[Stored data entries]
%%
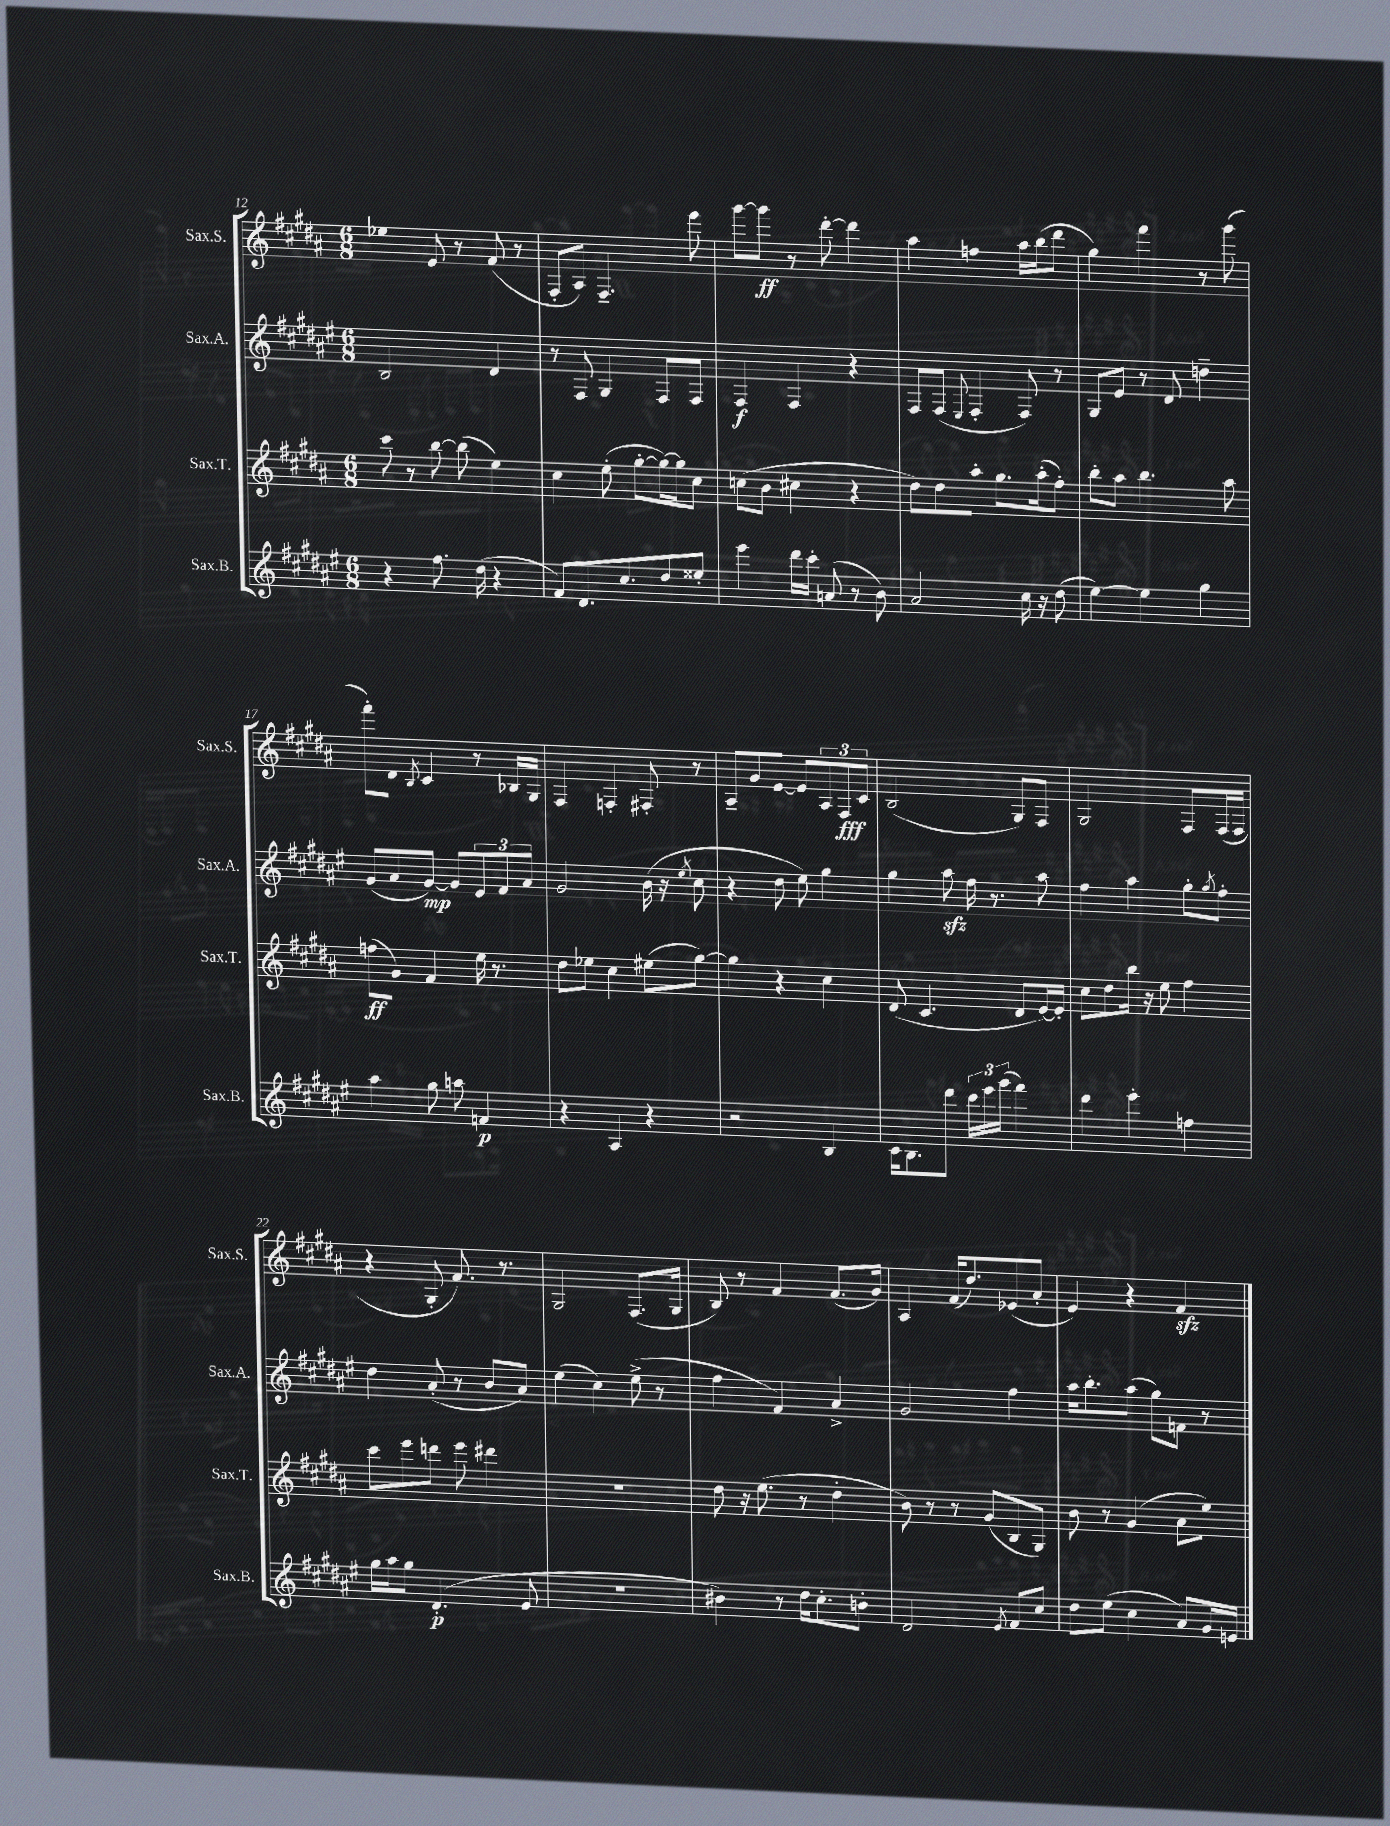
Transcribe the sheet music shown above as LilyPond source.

<<
\new StaffGroup <<
\new Staff = "s0" \with { instrumentName = "Sax.S." shortInstrumentName = "Sax.S." } {
    \clef treble \key b \major \numericTimeSignature \time 6/8
    ees''4 e'8 r8 fis'8( r8 |
    fis8-. ais8) fis4.-- e'''8 |
    gis'''8~ gis'''8\ff r8 dis'''8~-. dis'''4 |
    ais''4 f''4 ais''16 b''16( dis'''8 |
    gis''4) fis'''4 r8 gis'''8( |
    fis'''8-.) dis'8 \acciaccatura { b8 } cis'4 r8 bes16 gis16 |
    fis4 f4-. fis8-. r8 |
    ais8-- gis'8 e'8~ e'8 \tuplet 3/2 { ais8 fis8\fff cis'8 } |
    b2( gis8) fis8 |
    gis2 fis8 fis16( fis16 |
    r4 gis8-. fis'8.) r8. |
    gis2 fis8.( gis16 |
    b8) r8 fis'4 fis'8.( gis'16) |
    ais4 fis'16( dis''8.) ees'8( ais'8-. |
    e'4) r4 fis'4\sfz \bar "|." |
}
\new Staff = "s1" \with { instrumentName = "Sax.A." shortInstrumentName = "Sax.A." } {
    \clef treble \key fis \major \numericTimeSignature \time 6/8
    b2 dis'4 |
    r8 fis8 gis4 fis8 fis8 |
    fis4\f fis4 r4 |
    fis8 fis8( \appoggiatura { eis8 } fis4-. fis8) r8 |
    gis8 eis'8 r8 dis'8 d''4-- |
    gis'8( ais'8 gis'8~\mp) gis'8 \tuplet 3/2 { eis'8 fis'8 ais'8 } |
    gis'2 b'16( r16 \acciaccatura { eis''8 } cis''8 |
    r4 dis''8 eis''8) gis''4 |
    gis''4 ais''8\sfz fis''16 r8. ais''8 |
    fis''4 ais''4 gis''8-. \acciaccatura { gis''8 } fis''8-. |
    dis''4 ais'8-.( r8 b'8 ais'8) |
    eis''4( cis''4) eis''8->( r8 |
    fis''4 fis'4) ais'4-> |
    gis'2 fis''4 |
    ais''16 b''8.-. ais''8( gis''8) f'8 r8 \bar "|." |
}
\new Staff = "s2" \with { instrumentName = "Sax.T." shortInstrumentName = "Sax.T." } {
    \clef treble \key b \major \numericTimeSignature \time 6/8
    cis'''8 r8 b''8~ b''8( e''4) |
    cis''4 e''8-.( gis''8~-. gis''16~) gis''16 cis''8 |
    c''8( b'8 cis''4 r4 |
    dis''8) dis''8 ais''8-. gis''8. ais''16-.( fis''8-.) |
    b''8-. ais''8 b''4. ais''8 |
    f''8\ff( gis'8) fis'4 e''16 r8. |
    dis''8 ees''8 cis''4 eis''8( gis''8~) |
    gis''4 r4 cis''4 |
    dis'8( cis'4. dis'8 e'16~) e'16-. |
    cis''8 dis''8 b''16 r16 e''8 fis''4 |
    cis'''8 e'''8 d'''8 e'''8 dis'''4 |
    R2. |
    dis''8 r16 e''8.( r8 dis''4-. |
    b'8) r8 r8 gis'8( b8 gis8) |
    b'8 r8 gis'4( ais'8 e''8) \bar "|." |
}
\new Staff = "s3" \with { instrumentName = "Sax.B." shortInstrumentName = "Sax.B." } {
    \clef treble \key fis \major \numericTimeSignature \time 6/8
    r4 fis''8. dis''16( r4 |
    fis'8) dis'8. cis''8. dis''8 eisis''8-. |
    eis'''4 dis'''16 cis'''16-. a'8( r8 b'8) |
    ais'2 cis''16 r16 dis''8( |
    eis''4~) eis''4 gis''4 |
    ais''4 gis''8 a''8 f'4\p |
    r4 ais4 r4 |
    r2 b4 |
    cis'16 b8. dis'''8 \tuplet 3/2 { cis'''16 eis'''16 gis'''16( } fis'''4) |
    dis'''4 eis'''4-. f''4 |
    gis''16 ais''16 gis''8 dis'4.-.\p( eis'8 |
    R2. |
    bis'4) r8 dis''16 cis''8.-. b'8-. |
    dis'2 \acciaccatura { eis'8 } fis'8 cis''8 |
    dis''8 eis''8( cis''4 ais'8) gis'16 e'16 \bar "|." |
}
>>
>>
\layout { \context { \Score currentBarNumber = #12 } }
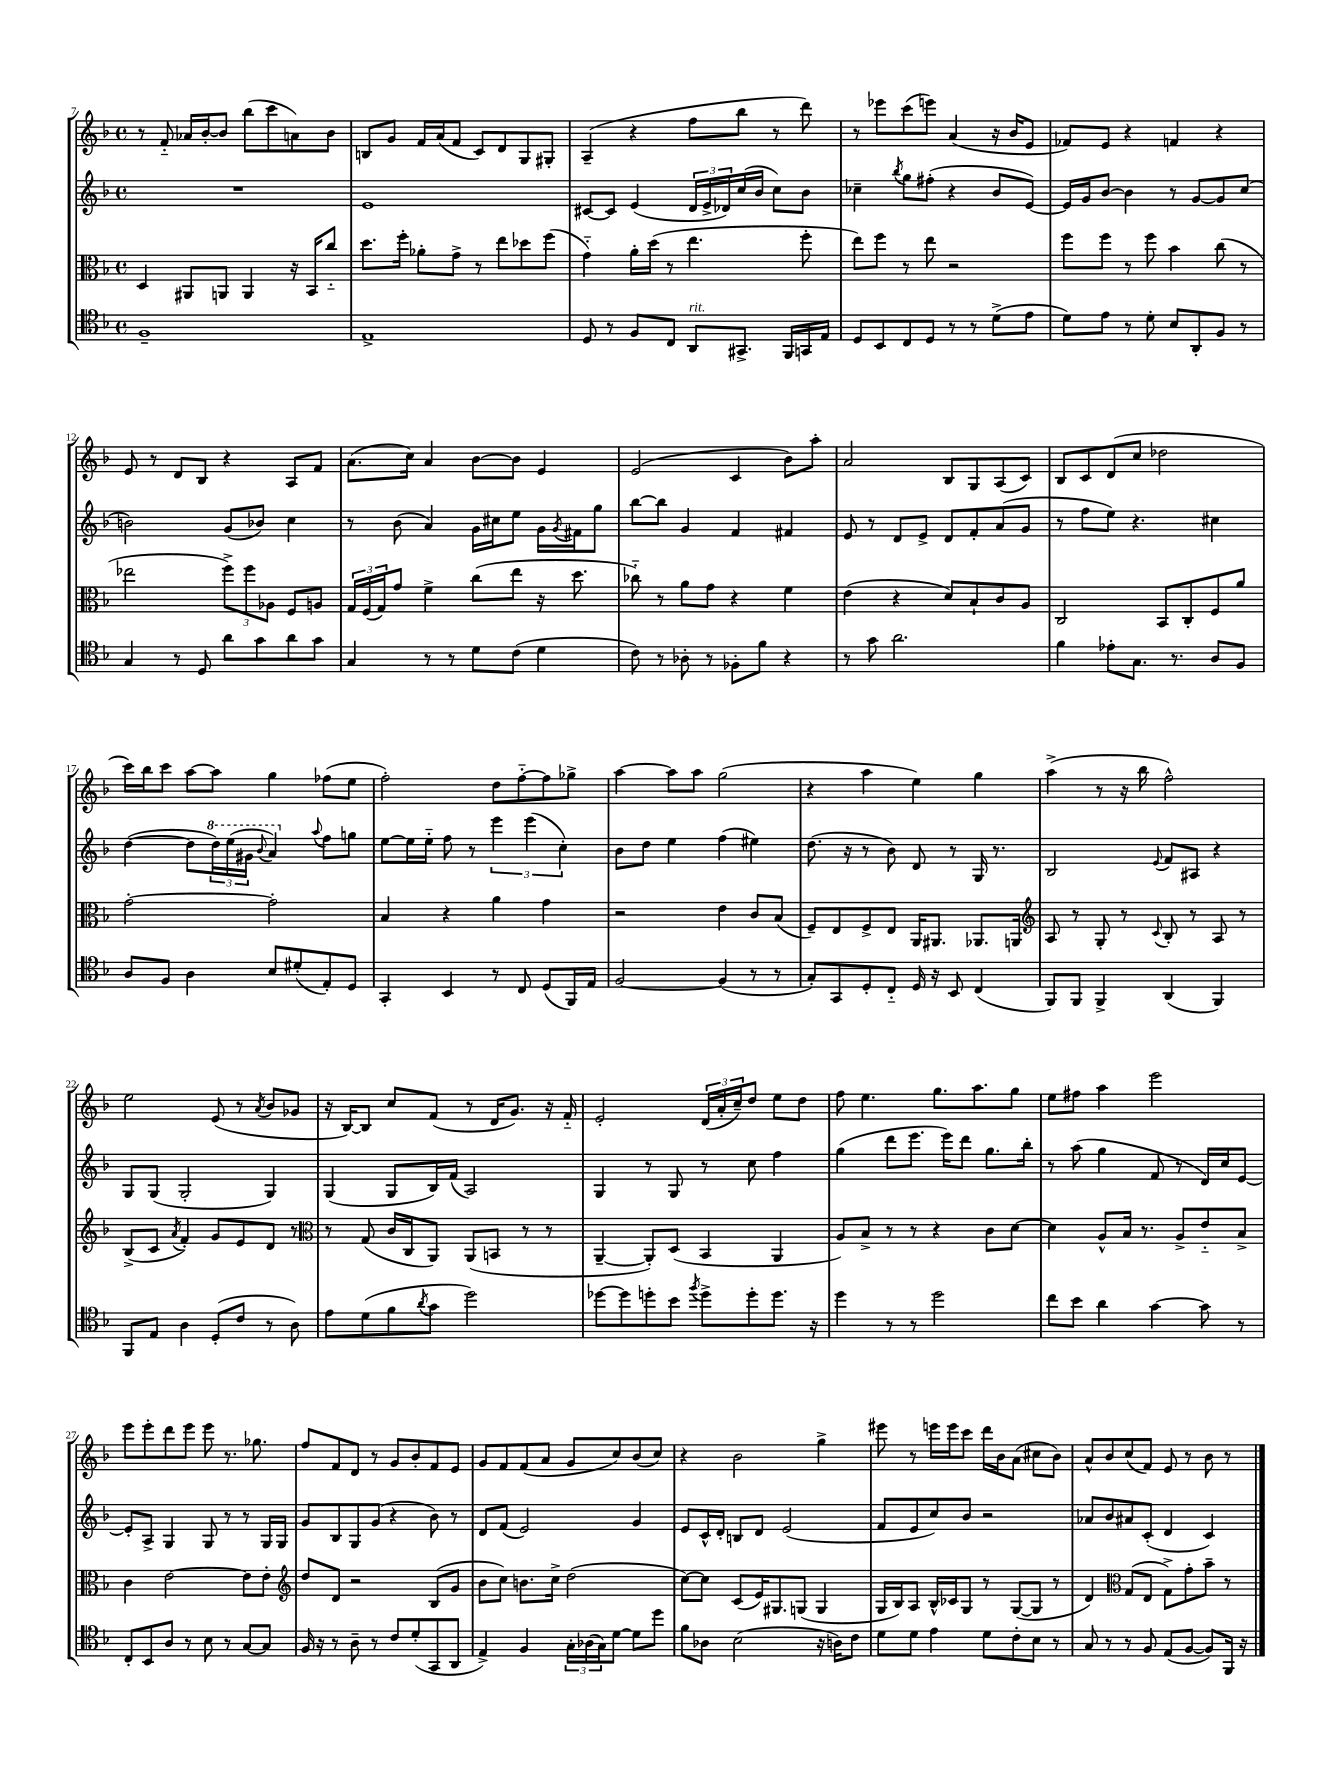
<<
\new StaffGroup <<
\new Staff = "s0" {
    \clef treble \key f \major \defaultTimeSignature \time 4/4
    r8 f'8-_ aes'16 bes'16~-. bes'8 bes''8( c'''8 a'8) bes'8 |
    b8 g'8 f'16 a'16( f'8 c'8) d'8 g8 gis8-. |
    a4--( r4 f''8 bes''8 r8 d'''8) |
    r8 ees'''8 c'''8( e'''8) a'4( r16 bes'16 e'8 |
    fes'8) e'8 r4 f'4 r4 |
    e'8 r8 d'8 bes8 r4 a8 f'8 |
    a'8.( c''16) a'4 bes'8~ bes'8 e'4 |
    e'2( c'4 bes'8) a''8-. |
    a'2 bes8 g8 a8( c'8) |
    bes8 c'8 d'8( c''8 des''2 |
    c'''16) bes''16 c'''8 a''8~ a''8 g''4 fes''8( e''8 |
    f''2-.) d''8 f''8~-_ f''8 ges''8-> |
    a''4~ a''8 a''8 g''2( |
    r4 a''4 e''4) g''4 |
    a''4->( r8 r16 bes''16 f''2-^) |
    e''2 e'8( r8 \acciaccatura { a'8 } bes'8 ges'8 |
    r16 bes16~) bes8 c''8 f'8( r8 d'16 g'8.) r16 f'16-_ |
    e'2-. \tuplet 3/2 { d'16( a'16-. c''16--) } d''8 e''8 d''8 |
    f''8 e''4. g''8. a''8. g''8 |
    e''8 fis''8 a''4 e'''2 |
    e'''8 e'''8-. d'''8 e'''8 e'''8 r8. ges''8. |
    f''8 f'8 d'8 r8 g'8 bes'8-. f'8 e'8 |
    g'8 f'8 f'8( a'8 g'8 c''8) bes'8( c''8) |
    r4 bes'2 g''4-> |
    eis'''8 r8 e'''16 e'''16 c'''8 d'''16 bes'16 a'8( cis''8 bes'8) |
    a'8-^ bes'8 c''8( f'8) e'8 r8 bes'8 r8 \bar "|." |
}
\new Staff = "s1" {
    \clef treble \key f \major \defaultTimeSignature \time 4/4
    R1 |
    e'1 |
    cis'8~ cis'8 e'4( \tuplet 3/2 { d'16 e'16-> des'16) } c''16( bes'16 c''8) bes'8 |
    ces''4-- \acciaccatura { bes''8 } g''8 fis''8-.( r4 bes'8 e'8~) |
    e'16 g'16 bes'8~ bes'4 r8 g'8~ g'8 c''8( |
    b'2) g'8( bes'8) c''4 |
    r8 bes'8( a'4) g'16 cis''16 e''8 g'16 \acciaccatura { g'8 } fis'16 g''8 |
    bes''8~ bes''8 g'4 f'4 fis'4 |
    e'8 r8 d'8 e'8-> d'8 f'8-. a'8( g'8 |
    r8 f''8 e''8) r4. cis''4 |
    d''4~( d''8 \tuplet 3/2 { \ottava #1 d'''16) e'''16( gis''16 } \appoggiatura { bes''8 } a''4) \ottava #0 \appoggiatura { a''8 } f''8 g''8 |
    e''8~ e''16 e''16-_ f''8 r8 \tuplet 3/2 { e'''4 e'''4( c''4-.) } |
    bes'8 d''8 e''4 f''4( eis''4) |
    d''8.( r16 r8 bes'8) d'8 r8 g16 r8. |
    bes2 \appoggiatura { e'8 } f'8 ais8 r4 |
    g8 g8( g2-. g4) |
    g4( g8 bes16) f'16( a2) |
    g4 r8 g8 r8 c''8 f''4 |
    g''4( d'''8 e'''8. e'''16) d'''8 g''8. bes''16-. |
    r8 a''8( g''4 f'8 r8 d'16) c''16 e'8~ |
    e'8-. a8-> g4 g8 r8 r8 g16 g16 |
    g'8 bes8 g8 g'8( r4 bes'8) r8 |
    d'8 f'8( e'2) g'4 |
    e'8 c'16-^ d'16-. b8 d'8 e'2( |
    f'8 e'8 c''8) bes'8 r2 |
    aes'8 bes'8 ais'8 c'8-.( d'4 c'4) \bar "|." |
}
\new Staff = "s2" {
    \clef alto \key f \major \defaultTimeSignature \time 4/4
    d4 ais,8 a,8 a,4 r16 bes,16 c''8-_ |
    d''8. f''16-. aes'8-. g'8-> r8 e''8 des''8 f''8( |
    g'4-_) a'16-. d''16( r8 e''4. f''8-. |
    e''8) f''8 r8 e''8 r2 |
    f''8 f''8 r8 f''8 bes'4 c''8( r8 |
    ees''2 \tuplet 3/2 { f''8->) f''8 aes8 } f8 a8 |
    \tuplet 3/2 { g16 f16( g16) } g'8 f'4-> c''8( e''8 r16 d''8. |
    ces''8-_) r8 a'8 g'8 r4 f'4 |
    e'4( r4 d'8) bes8-! c'8 a8 |
    c2 bes,8 c8-. f8 a'8 |
    g'2~-. g'2-. |
    bes4 r4 a'4 g'4 |
    r2 e'4 c'8 bes8( |
    f8--) e8 f8-> e8 a,16 ais,8. aes,8. a,16 |
    \clef treble a8 r8 g8-. r8 \appoggiatura { c'8 } bes8-. r8 a8 r8 |
    bes8->( c'8 \acciaccatura { a'8 } f'4-.) g'8 e'8 d'8 r8 |
    \clef alto r8 g8( c'16 c16 a,8) a,8( b,8 r8 r8 |
    a,4~-- a,8-.) d8( bes,4 a,4 |
    a8) bes8-> r8 r8 r4 c'8 d'8~ |
    d'4 a8-^ bes16 r8. a8-> e'8-_ bes8-> |
    c'4 e'2~ e'8 e'8-. |
    \clef treble d''8 d'8 r2 bes8( g'8 |
    bes'8 c''8) b'8. c''16-> d''2( |
    c''8~) c''8 c'8( e'16) gis8. g8( g4 |
    g16 bes16) a8 bes16-^ ces'16 g8 r8 g8~( g8 r8 |
    d'4) \clef alto g8( e8 g8->) g'8-. bes'8-- r8 \bar "|." |
}
\new Staff = "s3" {
    \clef tenor \key f \major \defaultTimeSignature \time 4/4
    f1-- |
    e1-> |
    d8 r8 f8 c8 a,8^\markup { \italic "rit." } gis,8.-> f,16 g,16 e16 |
    d8 bes,8 c8 d8 r8 r8 d'8->( e'8 |
    d'8) e'8 r8 d'8-. bes8 a,8-. f8 r8 |
    g4 r8 d8 a'8 g'8 a'8 g'8 |
    g4 r8 r8 d'8 c'8( d'4 |
    c'8) r8 aes8-. r8 fes8-. f'8 r4 |
    r8 g'8 a'2. |
    f'4 ees'8-. g8. r8. a8 f8 |
    a8 f8 a4 bes8 dis'8-.( e8-.) d8 |
    g,4-. bes,4 r8 c8 d8( f,16) e16 |
    f2~ f4( r8 r8 |
    g8-.) g,8 d8-. c8-_ d16 r16 bes,8 c4( |
    f,8) f,8 f,4-> a,4( f,4) |
    f,8 e8 a4 d8-.( c'8 r8 a8) |
    e'8 d'8( f'8 \acciaccatura { a'8 } g'8 d''2) |
    des''8~ des''8 d''8-. bes'8 \acciaccatura { f''8 } d''8-> d''8-. d''8. r16 |
    d''4 r8 r8 d''2 |
    c''8 bes'8 a'4 g'4~ g'8 r8 |
    c8-. bes,8 a8 r8 bes8 r8 g8~ g8 |
    f16 r16 r8 a8-- r8 c'8 d'8-.( g,8 a,8 |
    e4->) f4 \tuplet 3/2 { g16-. aes16( g16) } d'8~ d'8 d''8 |
    f'8 aes8 bes2( r16 a16) c'8 |
    d'8 d'8 e'4 d'8 c'8-. bes8 r8 |
    g8 r8 r8 f8 e8( f8~ f8) f,16 r16 \bar "|." |
}
>>
>>
\layout { \context { \Score currentBarNumber = #7 } }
%%
**Exercise requirements**.
How many lines in the rows above contain the string "defaultTimeSignature"? Give only the number.

**Written solution**.
4